Work to complete:
Every line of the data below that holds the string "screwdriver" needs to be reported.

Source records:
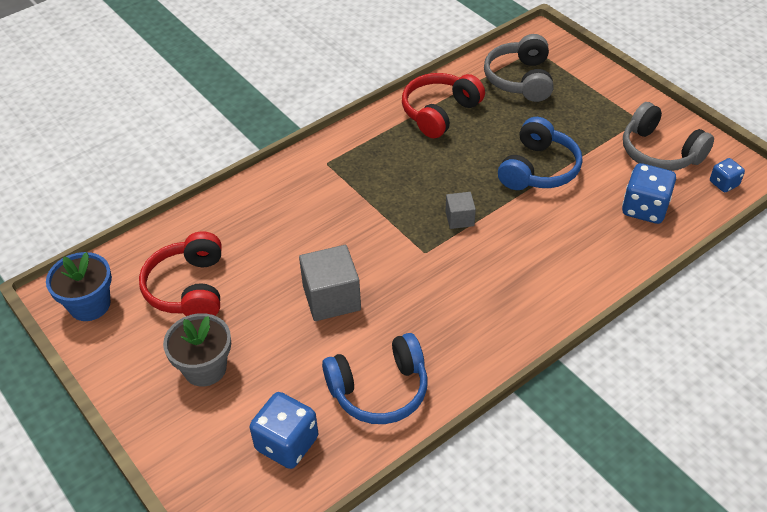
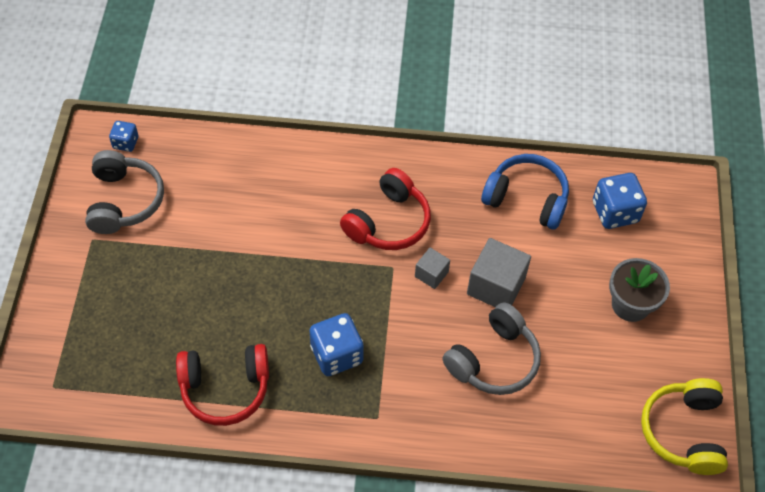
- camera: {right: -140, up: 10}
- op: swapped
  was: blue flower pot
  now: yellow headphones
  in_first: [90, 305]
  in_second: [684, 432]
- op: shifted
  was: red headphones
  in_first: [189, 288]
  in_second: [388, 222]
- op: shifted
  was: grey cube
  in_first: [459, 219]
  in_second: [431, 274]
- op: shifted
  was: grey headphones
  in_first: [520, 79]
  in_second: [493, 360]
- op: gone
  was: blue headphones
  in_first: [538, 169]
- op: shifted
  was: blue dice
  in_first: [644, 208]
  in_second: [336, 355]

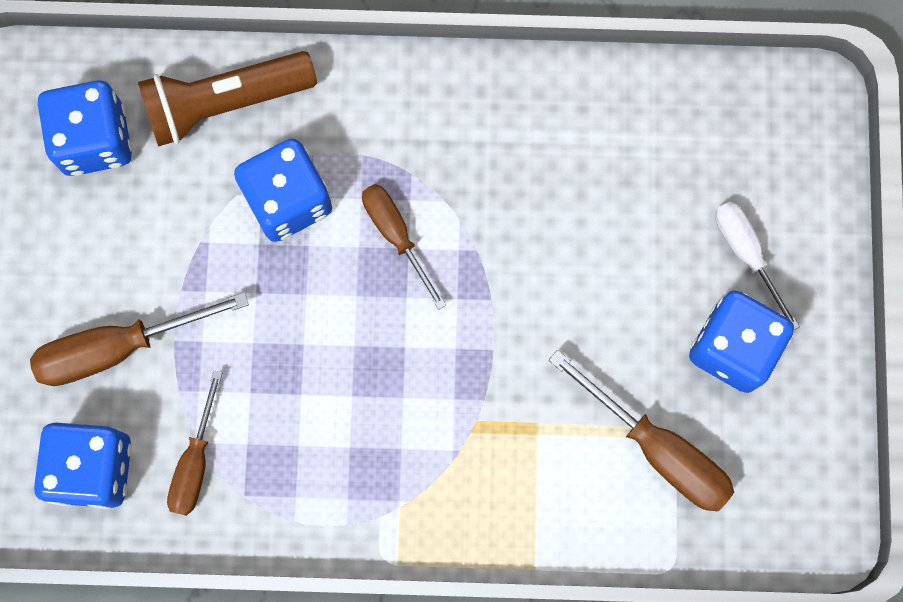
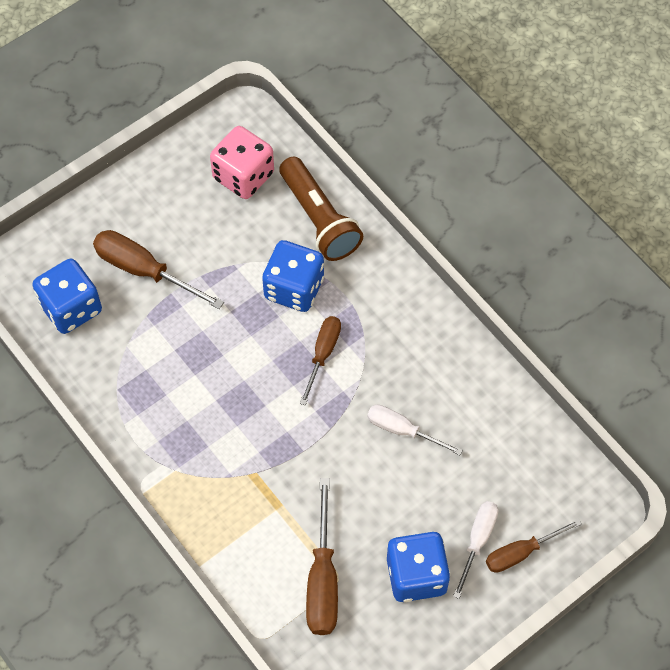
- camera: {right: 50, up: -15}
- op: repainted
  was: blue dice
  now: pink dice
  in_first: [95, 140]
  in_second: [243, 176]
- op: rotated
  was: brown flashlight
  in_first: [225, 103]
  in_second: [319, 219]
  clockwise: -150
- op: shifted
  was: brown screwdriver
  in_first: [195, 461]
  in_second: [521, 552]
- op: new
  now: white screwdriver
  in_second: [402, 430]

Expected output:
  was: brown screwdriver
  now: white screwdriver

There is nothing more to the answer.